Work required
Pictures do not belong in your copy. Repeat all the other data exactly.

Given data
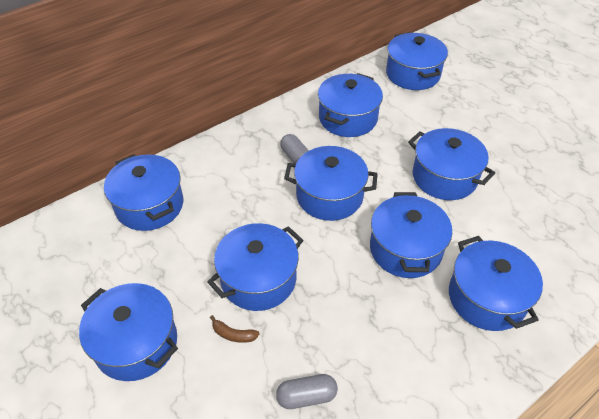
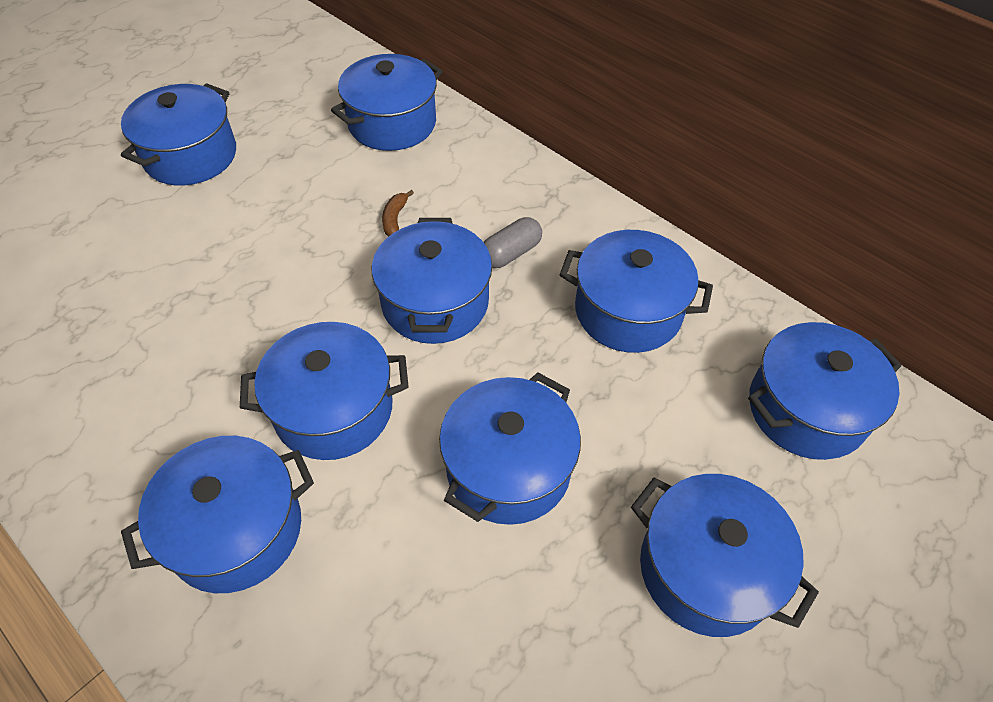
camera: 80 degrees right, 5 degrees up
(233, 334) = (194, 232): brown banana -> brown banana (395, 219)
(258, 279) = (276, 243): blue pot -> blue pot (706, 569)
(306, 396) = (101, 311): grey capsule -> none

Result of the task
camera: 80 degrees right, 5 degrees up
(233, 334) = (194, 232): brown banana -> brown banana (395, 219)
(258, 279) = (276, 243): blue pot -> blue pot (706, 569)
(306, 396) = (101, 311): grey capsule -> none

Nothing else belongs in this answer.